# WHAT TO PRODUCE
Only lines with the string "black" matter here; gather them from the material below.
______________________________
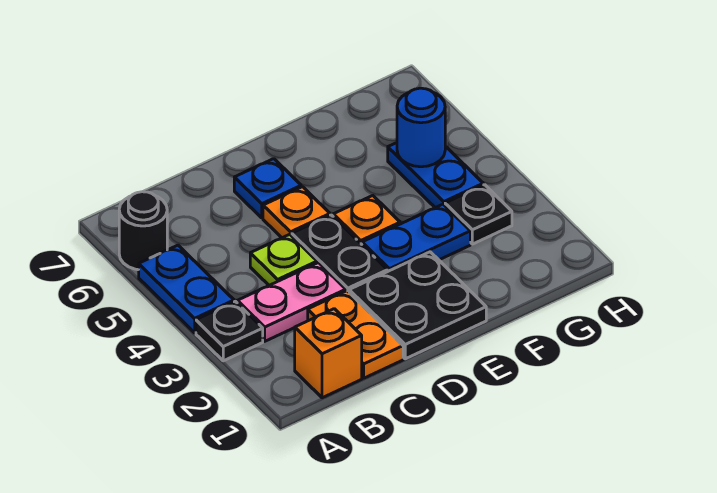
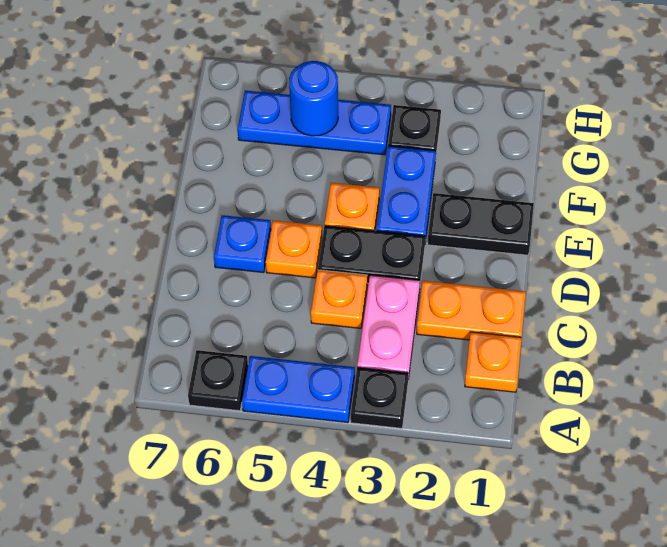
black round brick A6 level 1 -> black plate A6 level 1
orange brick B1 level 1 -> orange plate B1 level 1
lime plate C4 level 1 -> orange plate C4 level 1
black plate D1:E2 level 1 -> black plate E1:E2 level 1
blue plate G4:G5 level 1 -> blue plate G4:G6 level 1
______________________________
# EXPECTED ANSWER
black round brick A6 level 1 -> black plate A6 level 1
black plate D1:E2 level 1 -> black plate E1:E2 level 1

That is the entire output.